Records shown Block Start

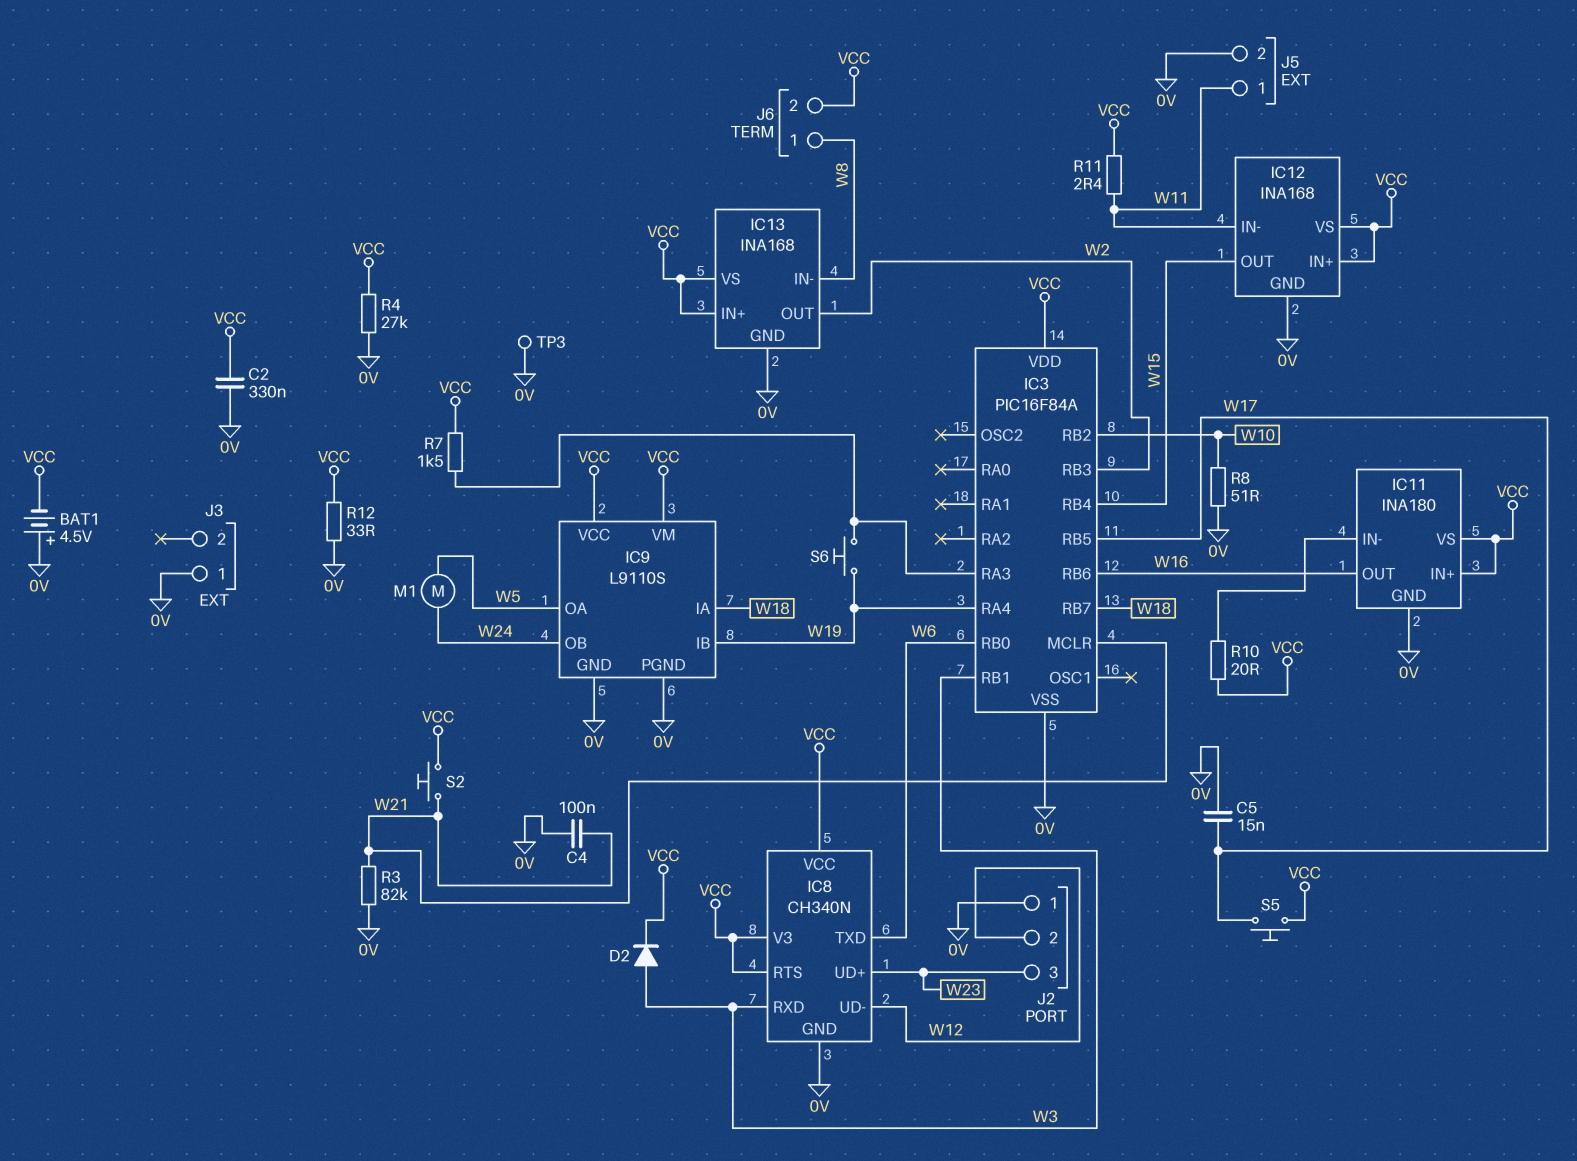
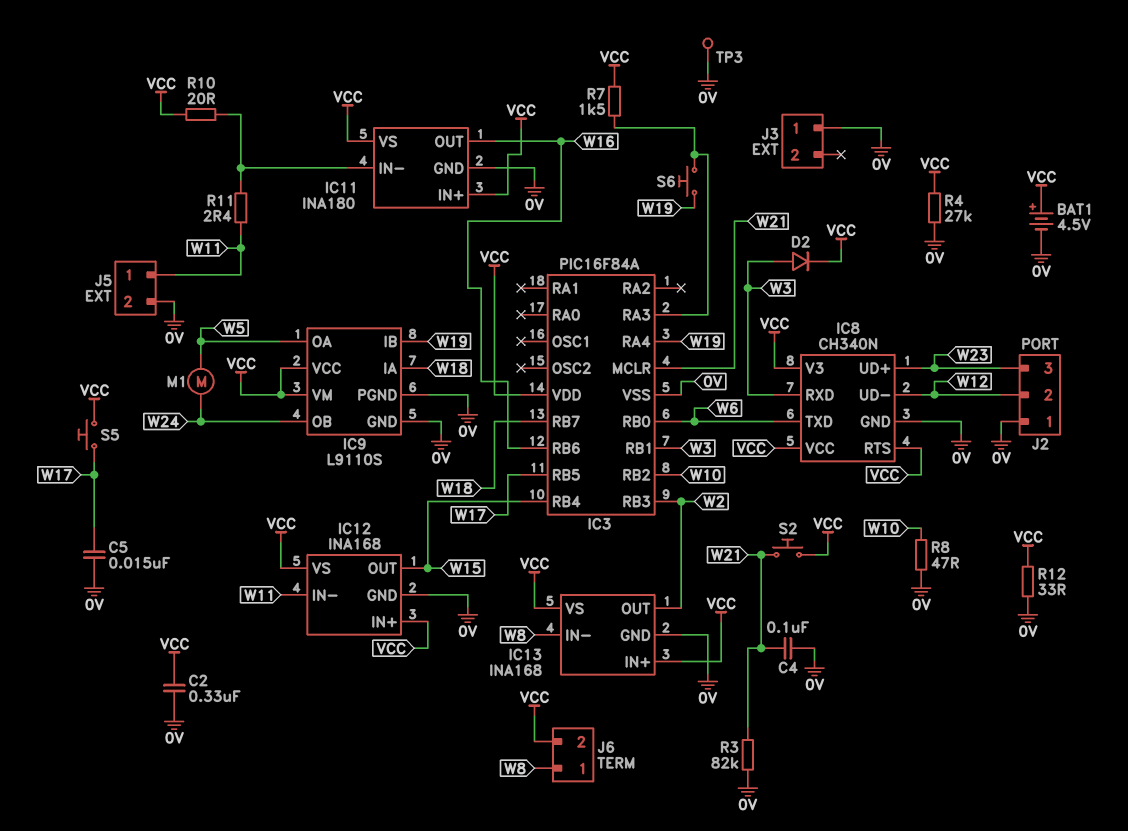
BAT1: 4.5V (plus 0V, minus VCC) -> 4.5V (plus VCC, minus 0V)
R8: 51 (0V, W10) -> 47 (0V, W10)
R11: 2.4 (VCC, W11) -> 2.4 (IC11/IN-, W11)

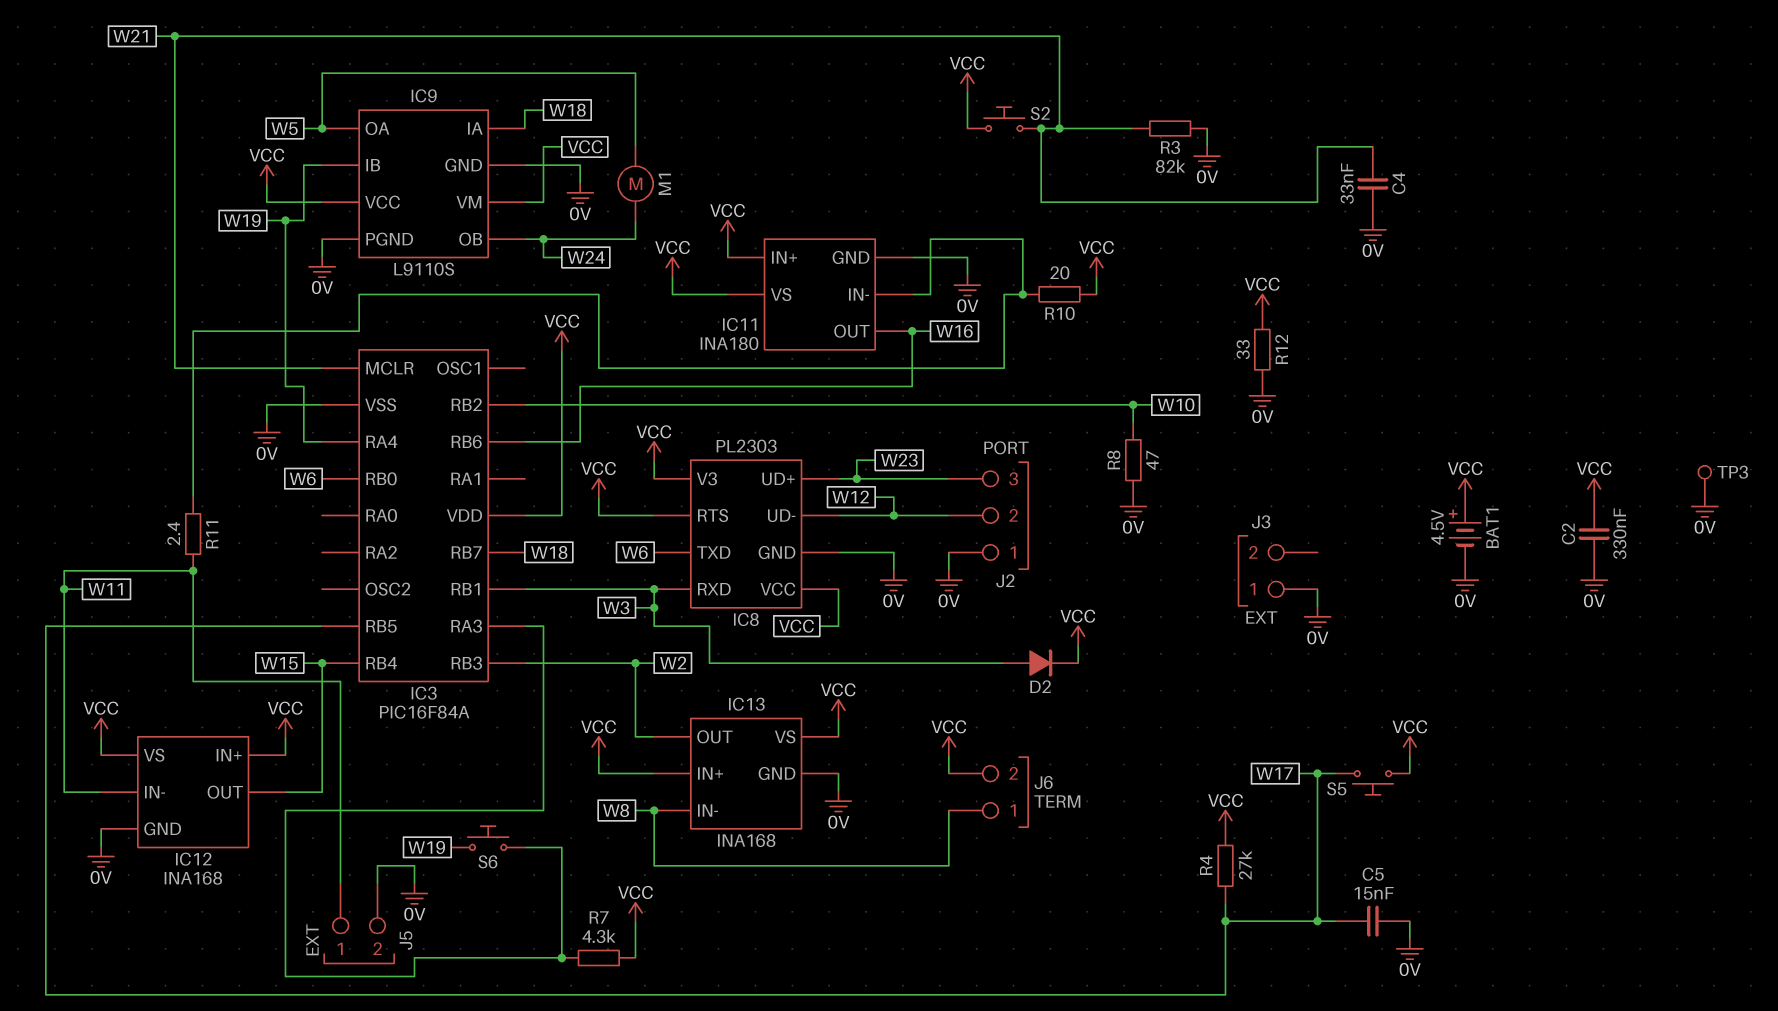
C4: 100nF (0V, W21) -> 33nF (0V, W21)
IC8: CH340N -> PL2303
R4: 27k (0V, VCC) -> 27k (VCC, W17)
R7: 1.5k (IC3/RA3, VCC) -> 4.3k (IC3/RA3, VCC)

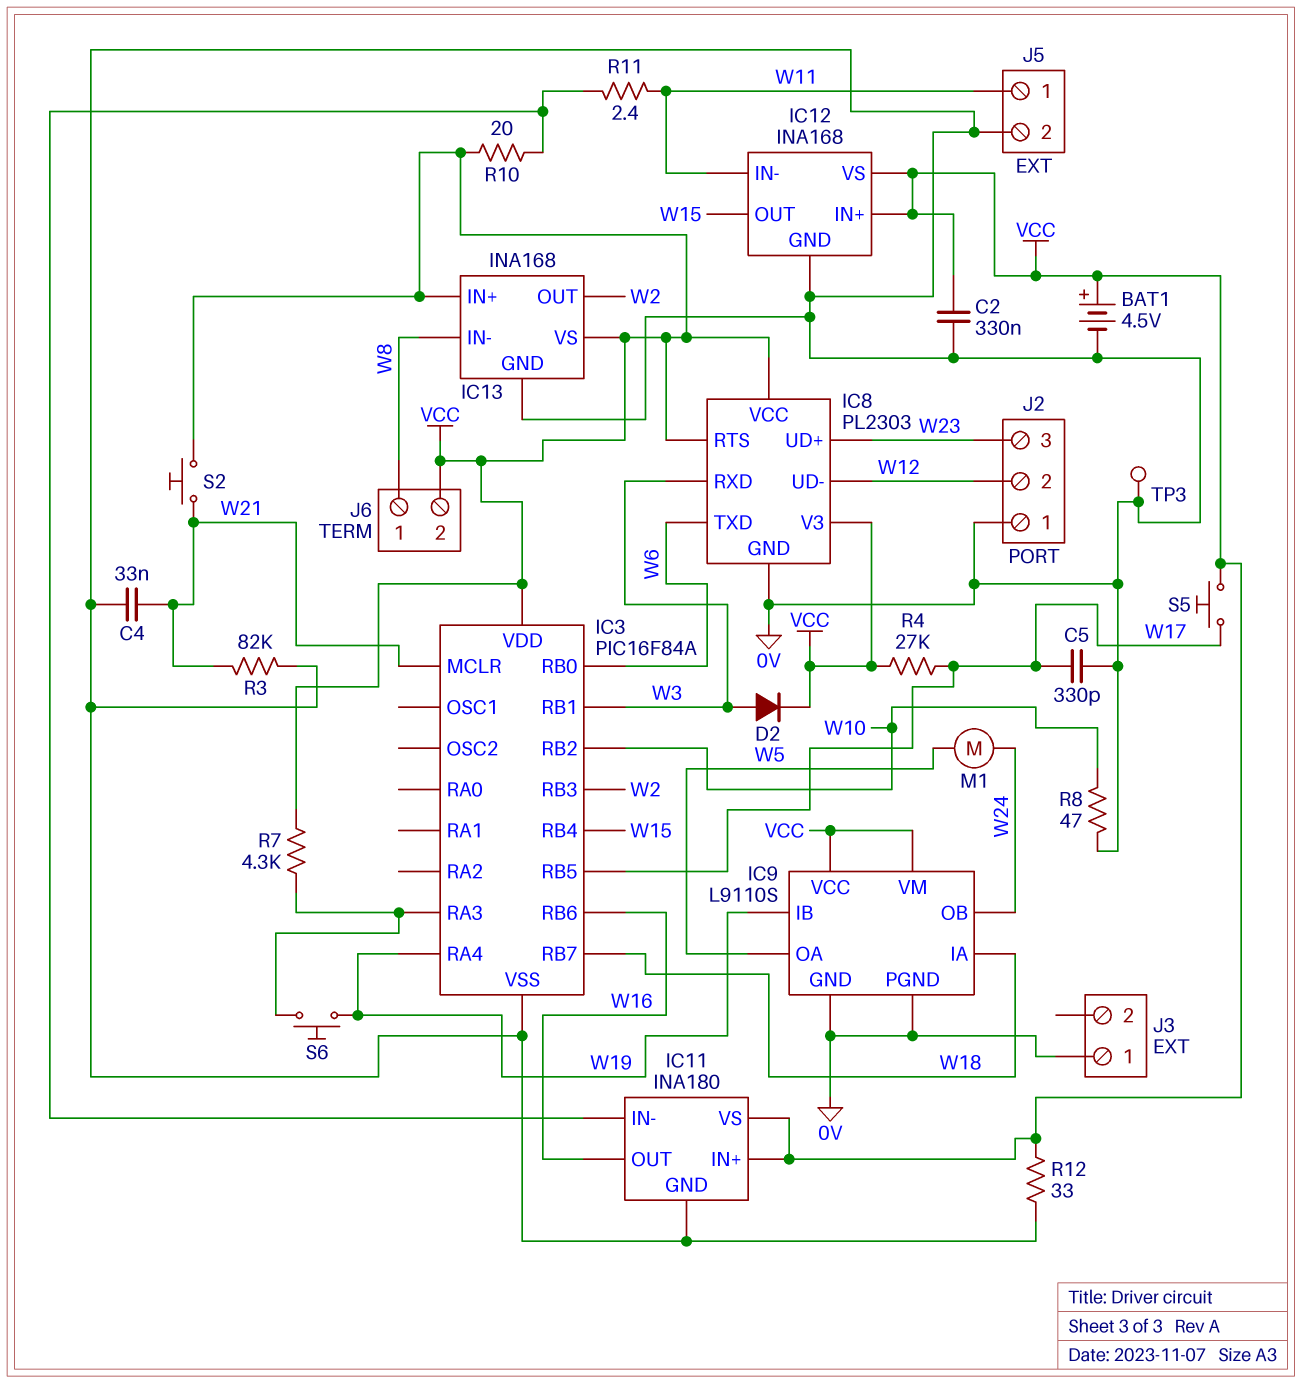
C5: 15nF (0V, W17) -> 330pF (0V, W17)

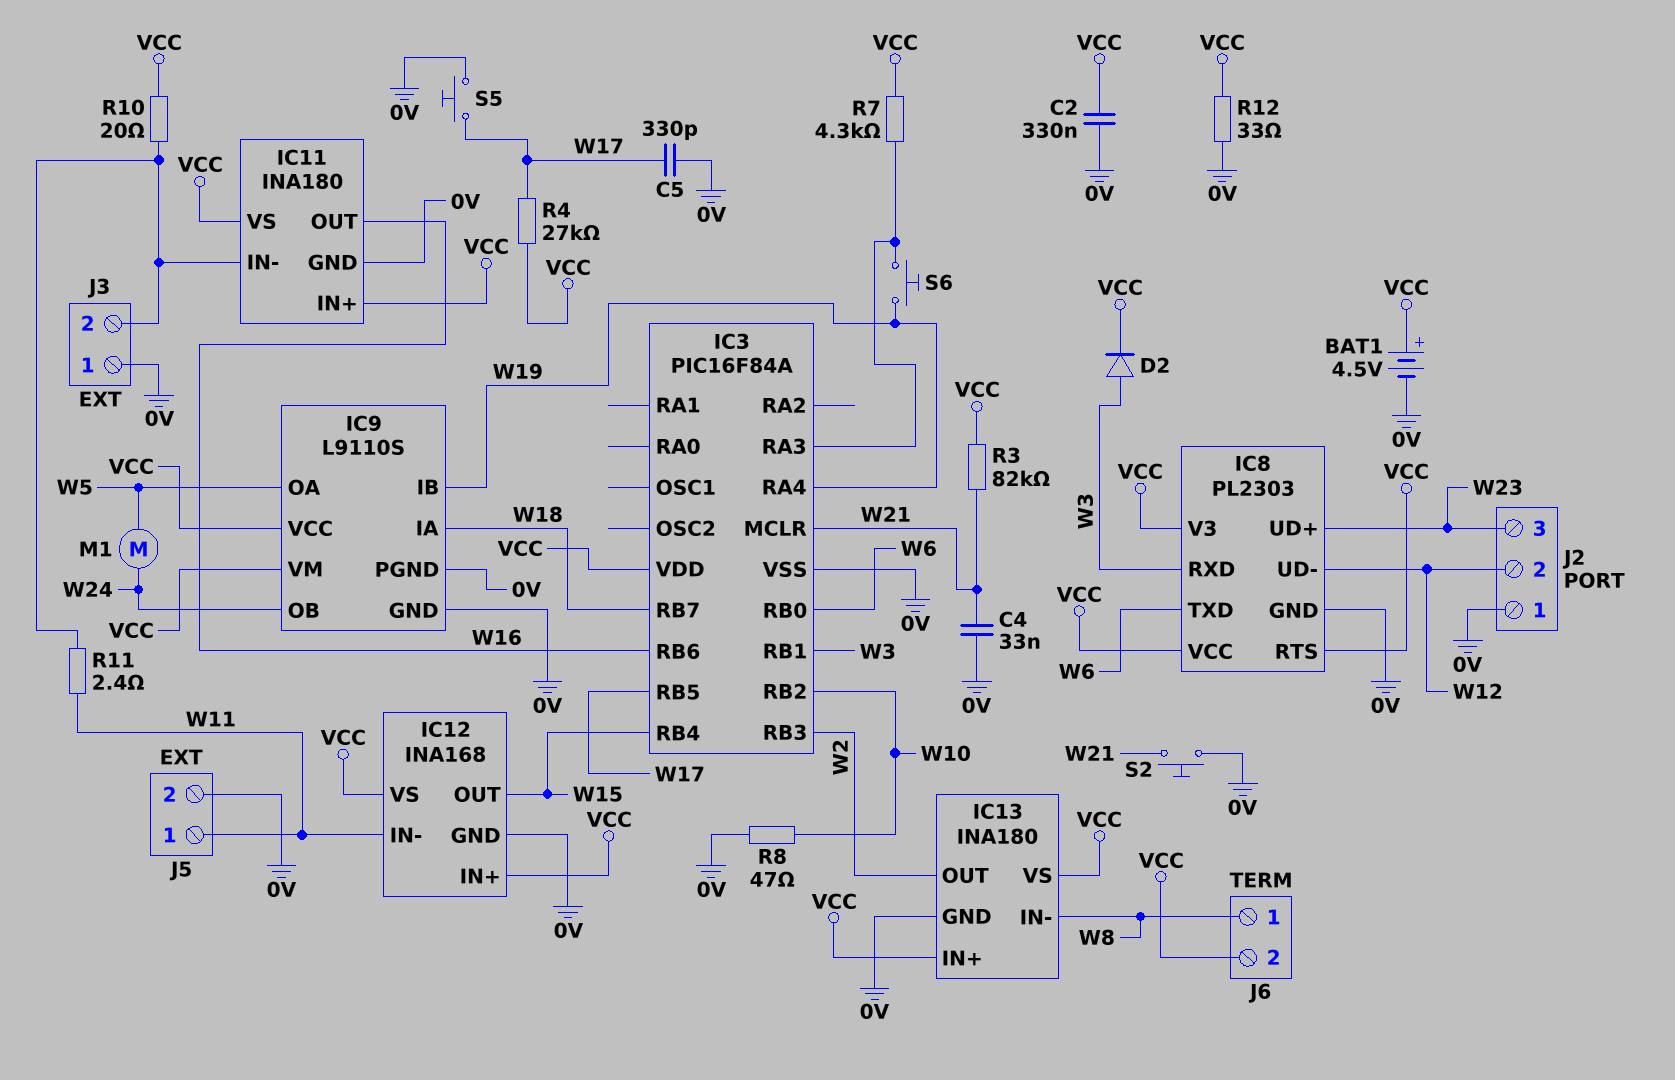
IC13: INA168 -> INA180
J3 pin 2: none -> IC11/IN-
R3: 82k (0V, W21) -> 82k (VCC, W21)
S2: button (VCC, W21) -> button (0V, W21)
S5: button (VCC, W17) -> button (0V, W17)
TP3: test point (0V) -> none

Records shown Block End
Records shown Block Start

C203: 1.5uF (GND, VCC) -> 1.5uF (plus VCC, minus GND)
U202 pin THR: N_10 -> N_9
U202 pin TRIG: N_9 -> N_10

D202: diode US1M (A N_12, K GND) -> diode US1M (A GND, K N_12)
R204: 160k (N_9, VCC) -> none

Records shown Block End

Task description » Pictures aside, return exactly the lines from the data above, starting at the line that has "IC8: CH340N -> PL2303" and ending at the line that has "TP3: test point (0V) -> none", both included.

Solution to this problem »
IC8: CH340N -> PL2303
R4: 27k (0V, VCC) -> 27k (VCC, W17)
R7: 1.5k (IC3/RA3, VCC) -> 4.3k (IC3/RA3, VCC)

C5: 15nF (0V, W17) -> 330pF (0V, W17)

IC13: INA168 -> INA180
J3 pin 2: none -> IC11/IN-
R3: 82k (0V, W21) -> 82k (VCC, W21)
S2: button (VCC, W21) -> button (0V, W21)
S5: button (VCC, W17) -> button (0V, W17)
TP3: test point (0V) -> none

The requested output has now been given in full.